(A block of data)
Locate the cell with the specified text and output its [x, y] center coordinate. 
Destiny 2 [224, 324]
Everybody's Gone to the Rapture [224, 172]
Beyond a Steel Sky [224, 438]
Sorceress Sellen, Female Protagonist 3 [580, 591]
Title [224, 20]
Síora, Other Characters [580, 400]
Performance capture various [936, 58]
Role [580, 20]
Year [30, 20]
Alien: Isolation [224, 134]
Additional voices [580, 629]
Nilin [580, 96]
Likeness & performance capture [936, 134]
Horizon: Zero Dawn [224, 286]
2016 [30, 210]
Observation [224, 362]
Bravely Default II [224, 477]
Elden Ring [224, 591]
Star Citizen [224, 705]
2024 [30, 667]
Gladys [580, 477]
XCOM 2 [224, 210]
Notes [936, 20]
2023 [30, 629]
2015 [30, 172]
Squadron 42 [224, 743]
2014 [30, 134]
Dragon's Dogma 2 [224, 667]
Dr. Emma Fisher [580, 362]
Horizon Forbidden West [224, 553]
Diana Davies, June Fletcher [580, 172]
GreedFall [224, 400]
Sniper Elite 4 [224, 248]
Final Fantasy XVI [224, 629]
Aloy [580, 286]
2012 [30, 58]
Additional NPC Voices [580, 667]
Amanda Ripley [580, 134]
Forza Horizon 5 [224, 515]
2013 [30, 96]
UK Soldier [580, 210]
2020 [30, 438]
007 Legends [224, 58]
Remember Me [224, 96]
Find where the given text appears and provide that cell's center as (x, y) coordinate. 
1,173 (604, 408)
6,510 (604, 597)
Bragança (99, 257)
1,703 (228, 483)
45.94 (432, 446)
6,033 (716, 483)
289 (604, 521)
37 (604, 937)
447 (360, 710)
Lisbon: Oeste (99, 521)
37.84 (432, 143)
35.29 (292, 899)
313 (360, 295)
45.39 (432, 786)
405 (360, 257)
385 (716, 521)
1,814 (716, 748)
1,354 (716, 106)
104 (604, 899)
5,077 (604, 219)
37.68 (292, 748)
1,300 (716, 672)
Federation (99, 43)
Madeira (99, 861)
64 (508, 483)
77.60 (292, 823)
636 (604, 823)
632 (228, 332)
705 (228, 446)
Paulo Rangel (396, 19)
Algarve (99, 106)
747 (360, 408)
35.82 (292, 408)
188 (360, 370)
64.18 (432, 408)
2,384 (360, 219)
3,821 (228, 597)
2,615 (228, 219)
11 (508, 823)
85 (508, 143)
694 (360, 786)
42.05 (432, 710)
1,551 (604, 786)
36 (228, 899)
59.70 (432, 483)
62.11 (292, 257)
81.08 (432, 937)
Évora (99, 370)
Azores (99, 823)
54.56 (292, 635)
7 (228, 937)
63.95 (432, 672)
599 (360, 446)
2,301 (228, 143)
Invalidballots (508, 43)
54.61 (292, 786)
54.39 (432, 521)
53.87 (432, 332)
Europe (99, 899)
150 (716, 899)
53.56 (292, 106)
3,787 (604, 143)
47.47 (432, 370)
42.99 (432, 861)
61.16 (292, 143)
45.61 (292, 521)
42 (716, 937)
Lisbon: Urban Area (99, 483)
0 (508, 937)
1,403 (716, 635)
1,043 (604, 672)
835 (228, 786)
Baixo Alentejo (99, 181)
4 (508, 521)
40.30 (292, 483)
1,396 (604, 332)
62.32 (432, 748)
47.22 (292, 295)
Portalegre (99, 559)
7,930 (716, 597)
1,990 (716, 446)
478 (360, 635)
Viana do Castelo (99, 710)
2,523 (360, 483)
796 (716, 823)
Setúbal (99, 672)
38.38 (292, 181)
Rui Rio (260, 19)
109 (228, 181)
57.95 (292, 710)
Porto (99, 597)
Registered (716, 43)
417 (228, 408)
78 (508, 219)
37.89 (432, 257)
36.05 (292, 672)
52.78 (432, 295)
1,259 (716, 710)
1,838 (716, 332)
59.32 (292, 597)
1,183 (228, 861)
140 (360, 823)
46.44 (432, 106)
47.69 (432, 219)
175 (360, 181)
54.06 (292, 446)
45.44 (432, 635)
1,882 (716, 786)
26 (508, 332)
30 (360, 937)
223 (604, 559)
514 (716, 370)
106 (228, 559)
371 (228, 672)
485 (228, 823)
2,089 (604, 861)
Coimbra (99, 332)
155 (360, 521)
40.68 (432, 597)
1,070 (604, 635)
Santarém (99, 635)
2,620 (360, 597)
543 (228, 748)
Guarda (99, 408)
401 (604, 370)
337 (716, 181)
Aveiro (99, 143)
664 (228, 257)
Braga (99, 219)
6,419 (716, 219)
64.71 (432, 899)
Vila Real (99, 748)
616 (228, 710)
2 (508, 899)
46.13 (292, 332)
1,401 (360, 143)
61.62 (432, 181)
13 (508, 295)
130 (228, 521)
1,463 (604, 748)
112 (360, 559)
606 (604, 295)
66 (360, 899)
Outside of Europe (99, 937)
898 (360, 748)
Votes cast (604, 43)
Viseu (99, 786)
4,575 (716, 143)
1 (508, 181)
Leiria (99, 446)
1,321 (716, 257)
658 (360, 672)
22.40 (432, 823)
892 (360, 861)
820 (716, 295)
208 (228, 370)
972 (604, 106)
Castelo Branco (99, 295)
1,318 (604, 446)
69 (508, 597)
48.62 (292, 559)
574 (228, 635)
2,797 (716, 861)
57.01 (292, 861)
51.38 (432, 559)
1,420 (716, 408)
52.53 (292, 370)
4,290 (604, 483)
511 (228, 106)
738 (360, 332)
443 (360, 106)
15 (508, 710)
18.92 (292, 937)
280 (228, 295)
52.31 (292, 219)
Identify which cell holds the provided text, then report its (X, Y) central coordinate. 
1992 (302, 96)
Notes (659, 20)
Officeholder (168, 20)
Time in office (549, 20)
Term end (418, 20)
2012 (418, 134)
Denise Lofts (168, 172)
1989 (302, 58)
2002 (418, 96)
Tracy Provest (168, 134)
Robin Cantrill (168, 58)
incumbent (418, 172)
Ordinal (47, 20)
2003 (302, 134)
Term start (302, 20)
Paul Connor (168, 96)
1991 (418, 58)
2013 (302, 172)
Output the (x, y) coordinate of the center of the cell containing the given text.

[TO DO]: Could you rewrite all of the material above with "Officeholder" renamed to "Office holder" and every other line left untouched?

[RESPONSE]:
Locate the cell with the specified text and output its [x, y] center coordinate. 
Destiny 2 [224, 324]
Everybody's Gone to the Rapture [224, 172]
Beyond a Steel Sky [224, 438]
Sorceress Sellen, Female Protagonist 3 [580, 591]
Title [224, 20]
Síora, Other Characters [580, 400]
Performance capture various [936, 58]
Role [580, 20]
Year [30, 20]
Alien: Isolation [224, 134]
Additional voices [580, 629]
Nilin [580, 96]
Likeness & performance capture [936, 134]
Horizon: Zero Dawn [224, 286]
2016 [30, 210]
Observation [224, 362]
Bravely Default II [224, 477]
Elden Ring [224, 591]
Star Citizen [224, 705]
2024 [30, 667]
Gladys [580, 477]
XCOM 2 [224, 210]
Notes [936, 20]
2023 [30, 629]
2015 [30, 172]
Squadron 42 [224, 743]
2014 [30, 134]
Dragon's Dogma 2 [224, 667]
Dr. Emma Fisher [580, 362]
Horizon Forbidden West [224, 553]
Diana Davies, June Fletcher [580, 172]
GreedFall [224, 400]
Sniper Elite 4 [224, 248]
Final Fantasy XVI [224, 629]
Aloy [580, 286]
2012 [30, 58]
Additional NPC Voices [580, 667]
Amanda Ripley [580, 134]
Forza Horizon 5 [224, 515]
2013 [30, 96]
UK Soldier [580, 210]
2020 [30, 438]
007 Legends [224, 58]
Remember Me [224, 96]
Find where the given text appears and provide that cell's center as (x, y) coordinate. 
1,173 (604, 408)
6,510 (604, 597)
Bragança (99, 257)
1,703 (228, 483)
45.94 (432, 446)
6,033 (716, 483)
289 (604, 521)
37 (604, 937)
447 (360, 710)
Lisbon: Oeste (99, 521)
37.84 (432, 143)
35.29 (292, 899)
313 (360, 295)
45.39 (432, 786)
405 (360, 257)
385 (716, 521)
1,814 (716, 748)
1,354 (716, 106)
104 (604, 899)
5,077 (604, 219)
37.68 (292, 748)
1,300 (716, 672)
Federation (99, 43)
Madeira (99, 861)
64 (508, 483)
77.60 (292, 823)
636 (604, 823)
632 (228, 332)
705 (228, 446)
Paulo Rangel (396, 19)
Algarve (99, 106)
747 (360, 408)
35.82 (292, 408)
188 (360, 370)
64.18 (432, 408)
2,384 (360, 219)
3,821 (228, 597)
2,615 (228, 219)
11 (508, 823)
85 (508, 143)
694 (360, 786)
42.05 (432, 710)
1,551 (604, 786)
36 (228, 899)
59.70 (432, 483)
62.11 (292, 257)
81.08 (432, 937)
Évora (99, 370)
Azores (99, 823)
54.56 (292, 635)
7 (228, 937)
63.95 (432, 672)
599 (360, 446)
2,301 (228, 143)
Invalidballots (508, 43)
54.61 (292, 786)
54.39 (432, 521)
53.87 (432, 332)
Europe (99, 899)
150 (716, 899)
53.56 (292, 106)
3,787 (604, 143)
47.47 (432, 370)
42.99 (432, 861)
61.16 (292, 143)
45.61 (292, 521)
42 (716, 937)
Lisbon: Urban Area (99, 483)
0 (508, 937)
1,403 (716, 635)
1,043 (604, 672)
835 (228, 786)
Baixo Alentejo (99, 181)
4 (508, 521)
40.30 (292, 483)
1,396 (604, 332)
62.32 (432, 748)
47.22 (292, 295)
Portalegre (99, 559)
7,930 (716, 597)
1,990 (716, 446)
478 (360, 635)
Viana do Castelo (99, 710)
2,523 (360, 483)
796 (716, 823)
Setúbal (99, 672)
38.38 (292, 181)
Rui Rio (260, 19)
109 (228, 181)
57.95 (292, 710)
Porto (99, 597)
Registered (716, 43)
417 (228, 408)
78 (508, 219)
37.89 (432, 257)
36.05 (292, 672)
52.78 (432, 295)
1,259 (716, 710)
1,838 (716, 332)
59.32 (292, 597)
1,183 (228, 861)
140 (360, 823)
46.44 (432, 106)
47.69 (432, 219)
175 (360, 181)
54.06 (292, 446)
45.44 (432, 635)
1,882 (716, 786)
26 (508, 332)
30 (360, 937)
223 (604, 559)
514 (716, 370)
106 (228, 559)
371 (228, 672)
485 (228, 823)
2,089 (604, 861)
Coimbra (99, 332)
155 (360, 521)
40.68 (432, 597)
1,070 (604, 635)
Santarém (99, 635)
2,620 (360, 597)
543 (228, 748)
Guarda (99, 408)
401 (604, 370)
337 (716, 181)
Aveiro (99, 143)
664 (228, 257)
Braga (99, 219)
6,419 (716, 219)
64.71 (432, 899)
Vila Real (99, 748)
616 (228, 710)
2 (508, 899)
46.13 (292, 332)
1,401 (360, 143)
61.62 (432, 181)
13 (508, 295)
130 (228, 521)
1,463 (604, 748)
112 (360, 559)
606 (604, 295)
66 (360, 899)
Outside of Europe (99, 937)
898 (360, 748)
Votes cast (604, 43)
Viseu (99, 786)
4,575 (716, 143)
1 (508, 181)
Leiria (99, 446)
1,321 (716, 257)
658 (360, 672)
22.40 (432, 823)
892 (360, 861)
820 (716, 295)
208 (228, 370)
972 (604, 106)
Castelo Branco (99, 295)
1,318 (604, 446)
69 (508, 597)
48.62 (292, 559)
574 (228, 635)
2,797 (716, 861)
57.01 (292, 861)
51.38 (432, 559)
1,420 (716, 408)
52.53 (292, 370)
4,290 (604, 483)
511 (228, 106)
738 (360, 332)
443 (360, 106)
15 (508, 710)
18.92 (292, 937)
280 (228, 295)
52.31 (292, 219)
Identify which cell holds the provided text, then report its (X, Y) central coordinate. 
1992 (302, 96)
Notes (659, 20)
Office holder (168, 20)
Time in office (549, 20)
Term end (418, 20)
2012 (418, 134)
Denise Lofts (168, 172)
1989 (302, 58)
2002 (418, 96)
Tracy Provest (168, 134)
Robin Cantrill (168, 58)
incumbent (418, 172)
Ordinal (47, 20)
2003 (302, 134)
Term start (302, 20)
Paul Connor (168, 96)
1991 (418, 58)
2013 (302, 172)
Output the (x, y) coordinate of the center of the cell containing the given text.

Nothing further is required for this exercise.